About this task
From the line containing "green teddy bear: 1 -> 0" through the last line of the entries below, transcribe each line exactly, excluding any picture.

[Items listed in a dataset]

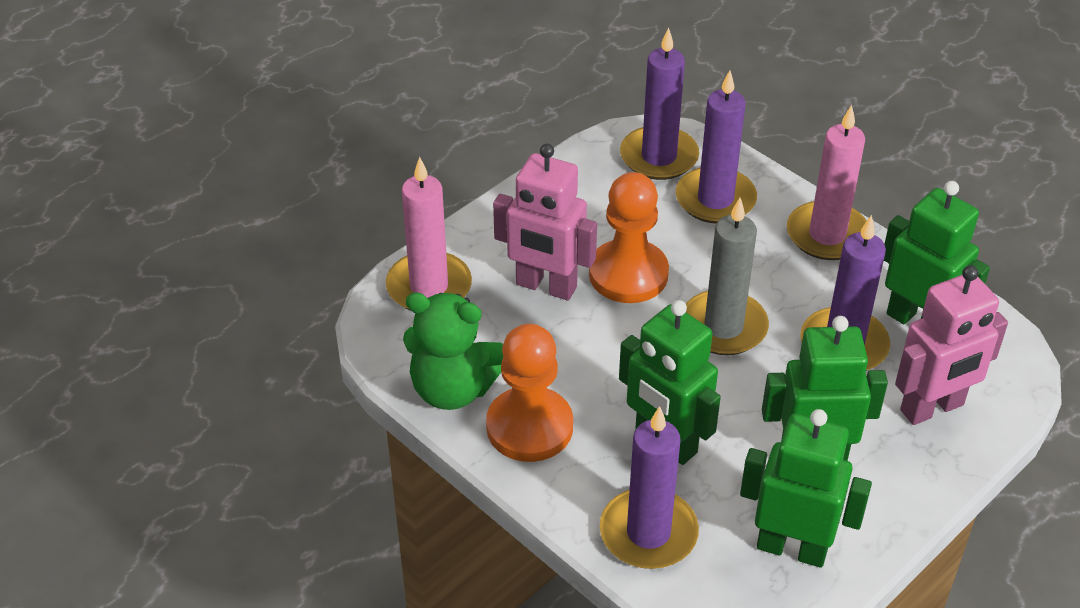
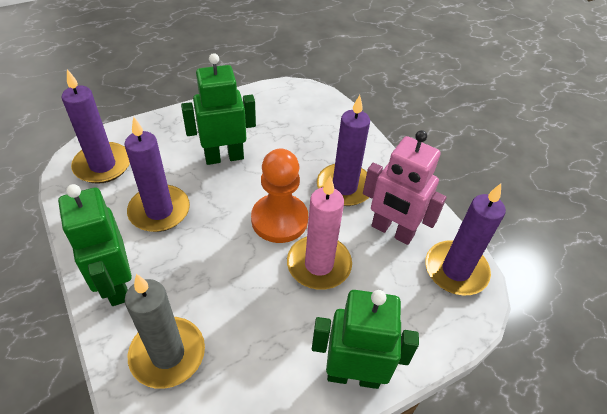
green robot: 4 -> 3
green teddy bear: 1 -> 0
orange pawn: 2 -> 1
pink candle: 2 -> 1
pink robot: 2 -> 1

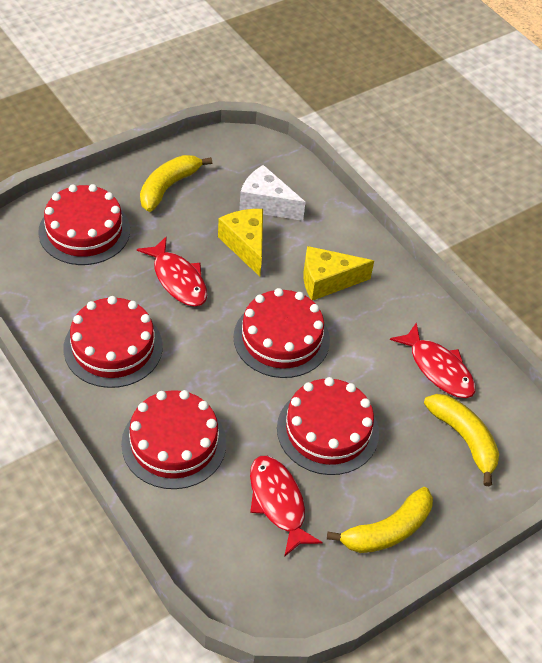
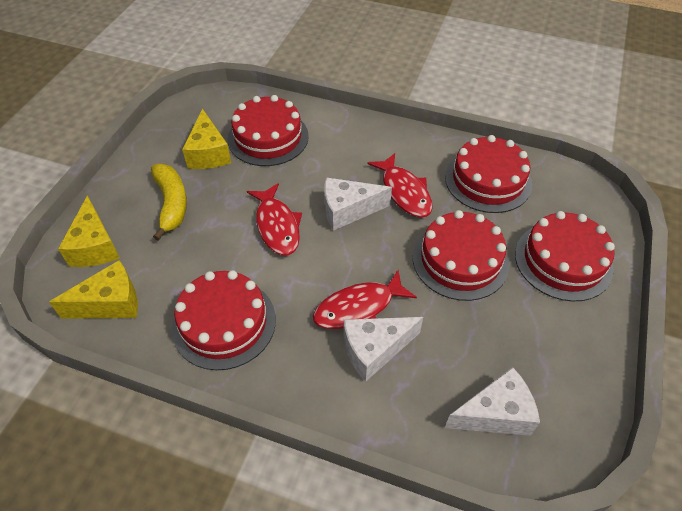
white cheese: 1 -> 3
yellow banana: 3 -> 1
yellow cheese: 2 -> 3

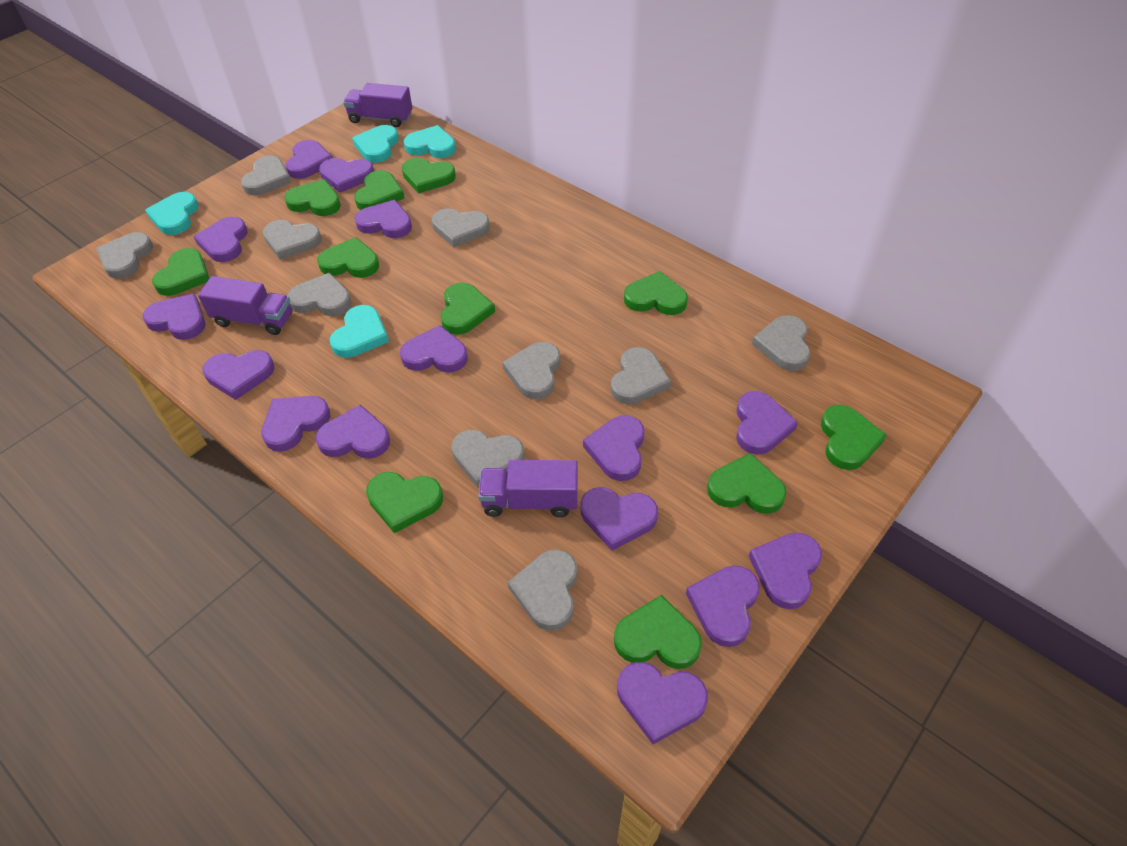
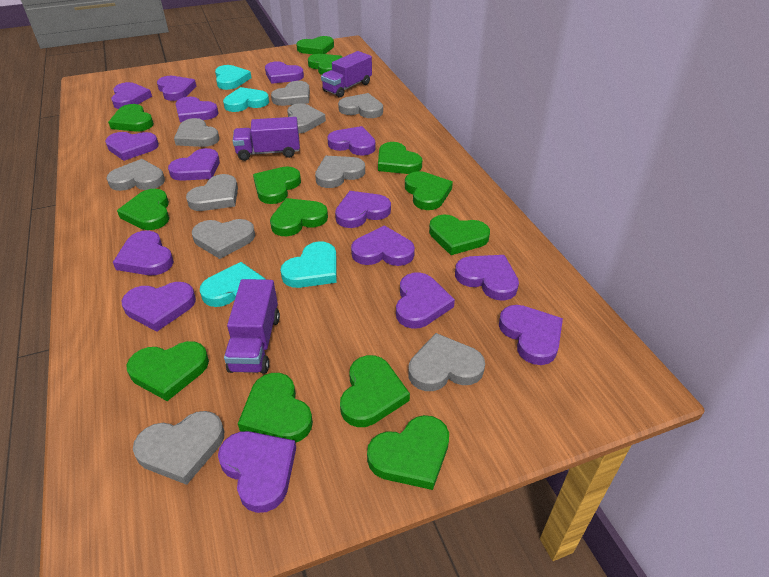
green heart: 11 -> 13

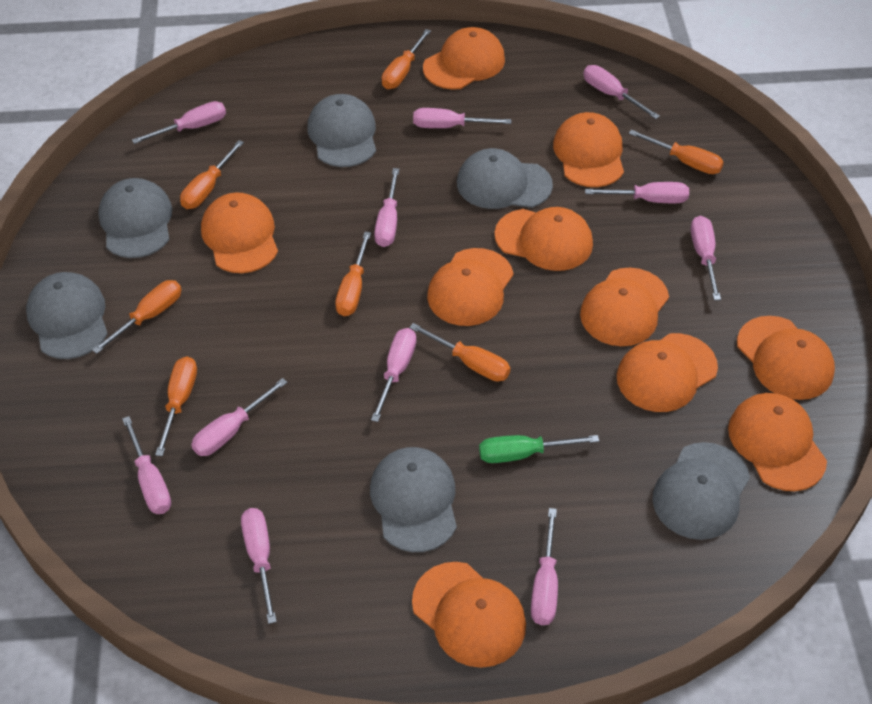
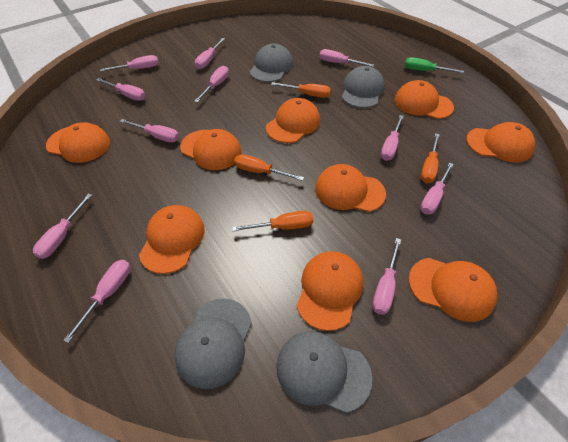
grey cap: 6 -> 4
orange cap: 10 -> 9
orange screwdriver: 7 -> 4

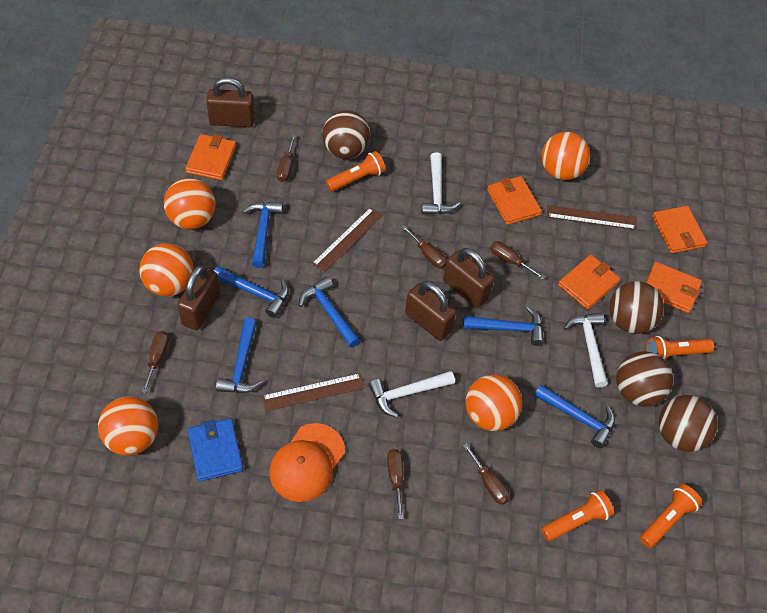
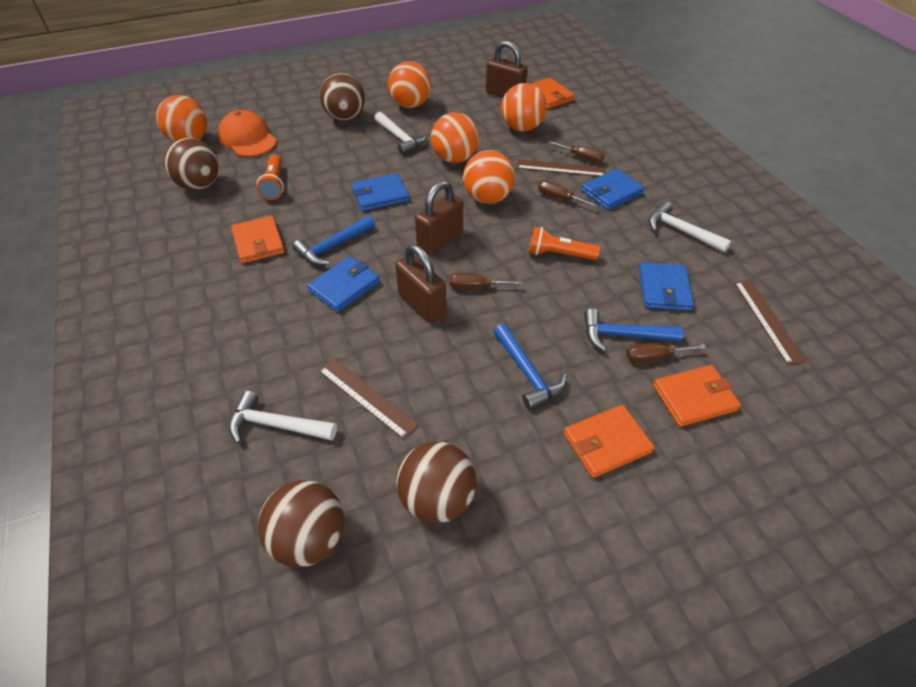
blue hammer: 6 -> 3
blue wallet: 1 -> 4
brown padlock: 4 -> 3
brown screwdriver: 6 -> 4
orange flashlight: 4 -> 2
orange wallet: 5 -> 4

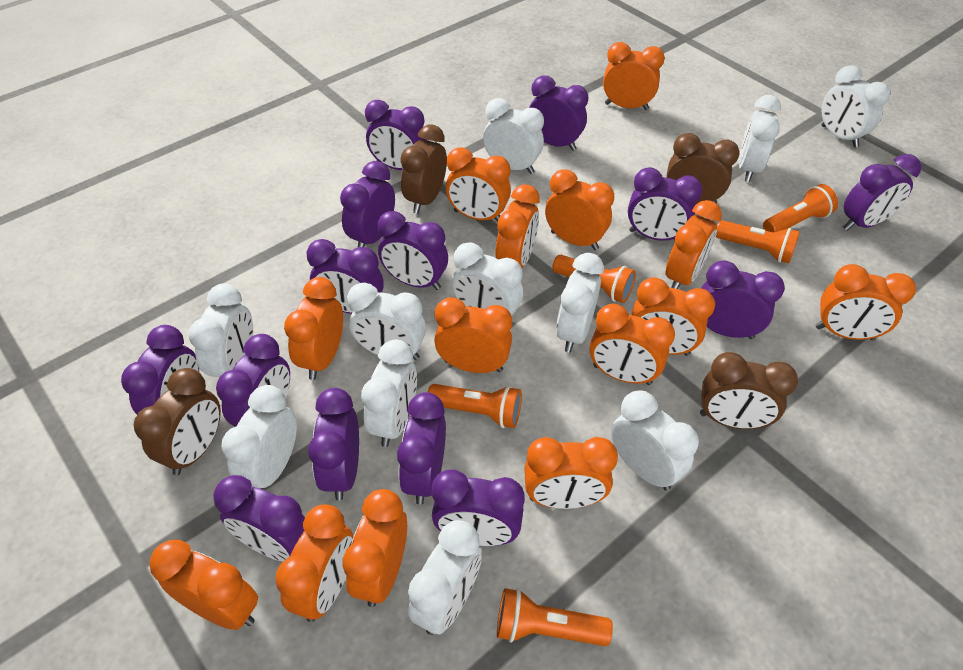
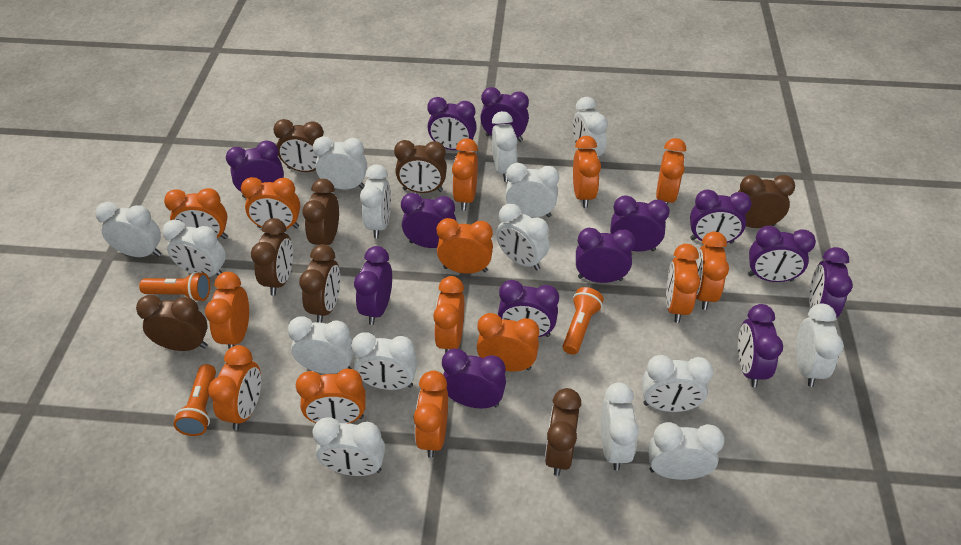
brown clock: 4 -> 8
orange flashlight: 5 -> 3
purple clock: 14 -> 13
white clock: 11 -> 15

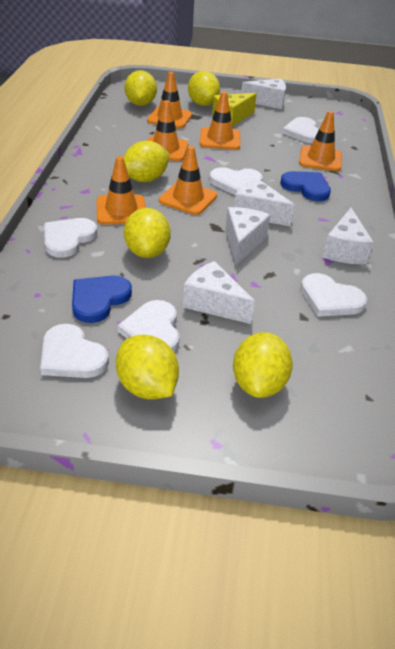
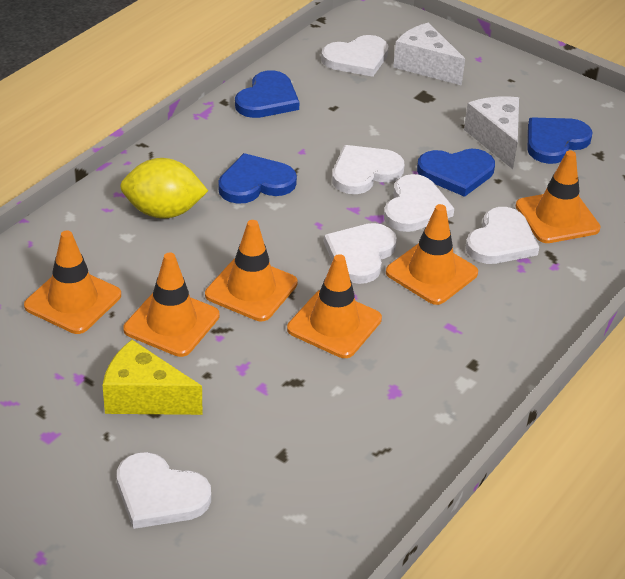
blue heart: 2 -> 4
white cheese: 5 -> 2
yellow lemon: 6 -> 1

Written response
green teddy bear: 1 -> 0
orange pawn: 2 -> 1
pink candle: 2 -> 1
pink robot: 2 -> 1

white cheese: 1 -> 3
yellow banana: 3 -> 1
yellow cheese: 2 -> 3

green heart: 11 -> 13

grey cap: 6 -> 4
orange cap: 10 -> 9
orange screwdriver: 7 -> 4

blue hammer: 6 -> 3
blue wallet: 1 -> 4
brown padlock: 4 -> 3
brown screwdriver: 6 -> 4
orange flashlight: 4 -> 2
orange wallet: 5 -> 4

brown clock: 4 -> 8
orange flashlight: 5 -> 3
purple clock: 14 -> 13
white clock: 11 -> 15

blue heart: 2 -> 4
white cheese: 5 -> 2
yellow lemon: 6 -> 1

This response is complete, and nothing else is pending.